Task to complete: Only those lines in the data below from the line containing "red ellipse: (557, 53)" through the line containing "cyan cross: (646, 1379)", both included, should be restated word for word.

Records for the exercise:
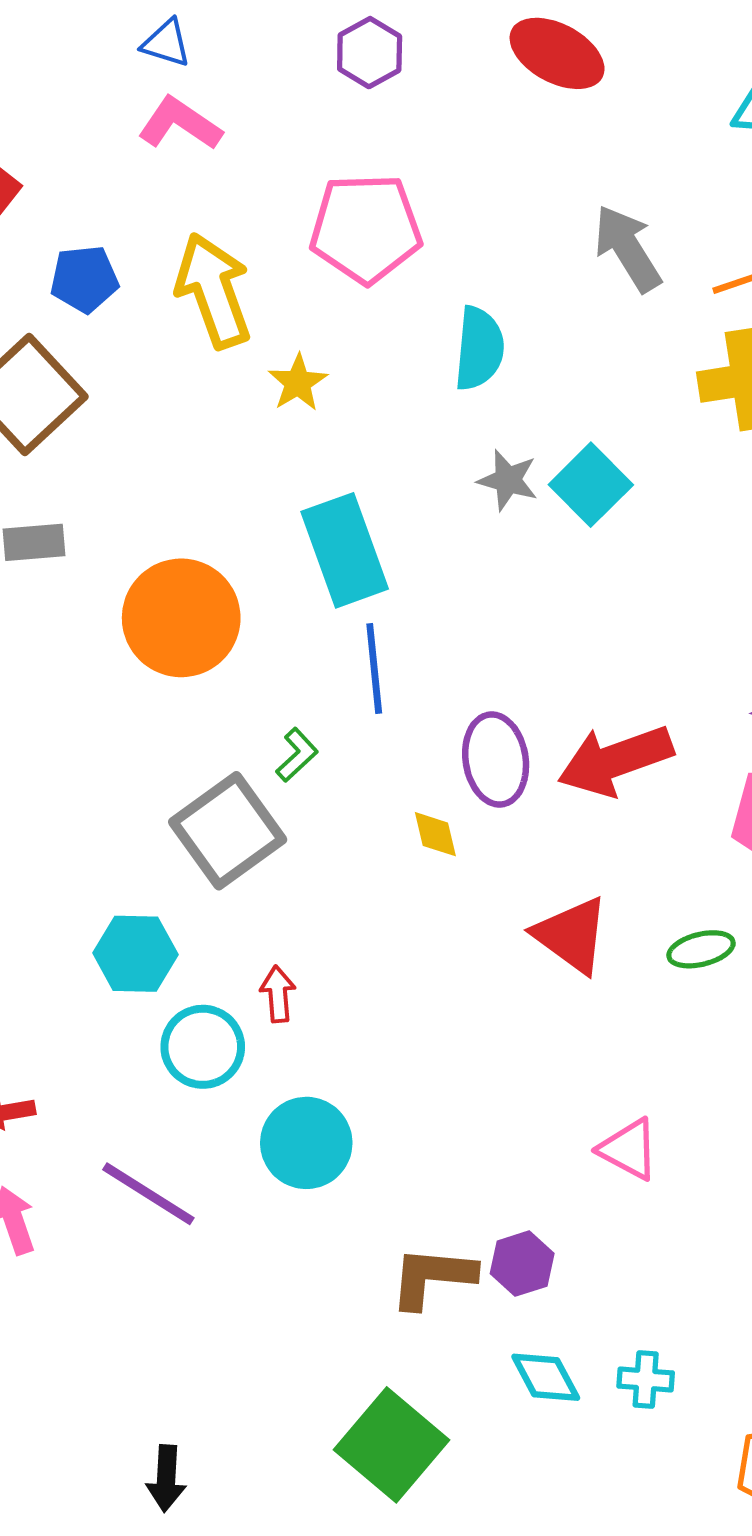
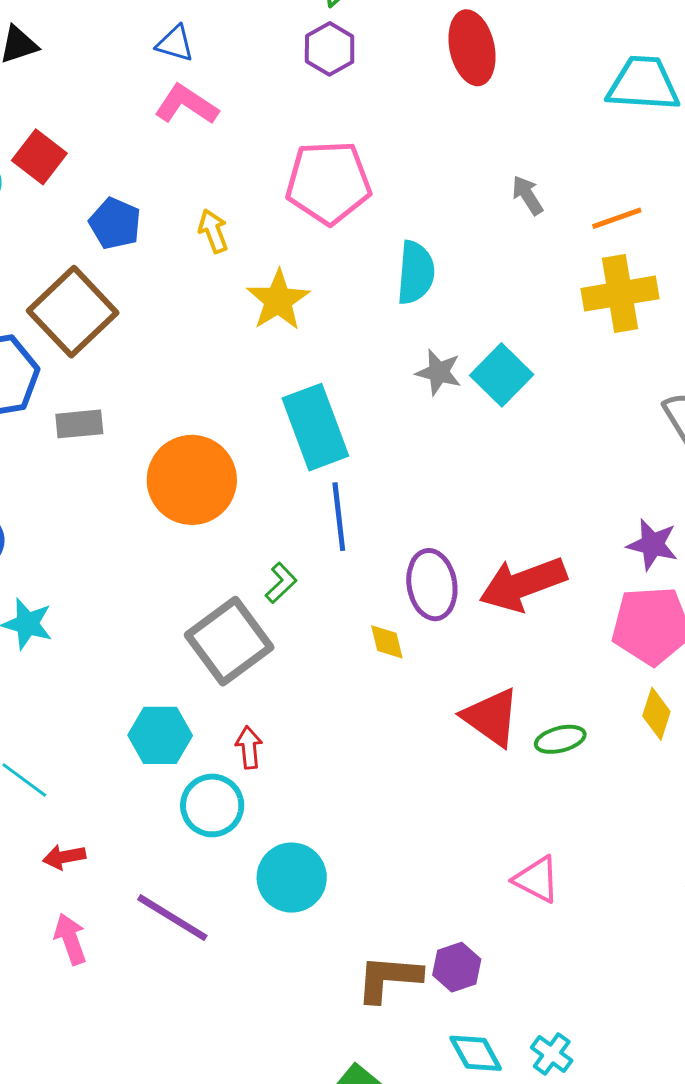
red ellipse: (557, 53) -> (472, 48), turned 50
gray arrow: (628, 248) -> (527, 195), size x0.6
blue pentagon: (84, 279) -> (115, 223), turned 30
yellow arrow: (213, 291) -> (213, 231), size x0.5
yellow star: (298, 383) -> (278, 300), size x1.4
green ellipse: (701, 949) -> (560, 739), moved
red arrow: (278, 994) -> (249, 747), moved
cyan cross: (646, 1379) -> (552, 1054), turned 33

---

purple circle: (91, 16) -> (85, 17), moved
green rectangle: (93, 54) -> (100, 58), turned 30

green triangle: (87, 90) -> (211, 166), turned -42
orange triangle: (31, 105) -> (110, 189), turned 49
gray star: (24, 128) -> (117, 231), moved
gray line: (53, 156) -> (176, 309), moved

Solution to this problem:
red ellipse: (557, 53) -> (472, 48), turned 50
gray arrow: (628, 248) -> (527, 195), size x0.6
blue pentagon: (84, 279) -> (115, 223), turned 30
yellow arrow: (213, 291) -> (213, 231), size x0.5
yellow star: (298, 383) -> (278, 300), size x1.4
green ellipse: (701, 949) -> (560, 739), moved
red arrow: (278, 994) -> (249, 747), moved
cyan cross: (646, 1379) -> (552, 1054), turned 33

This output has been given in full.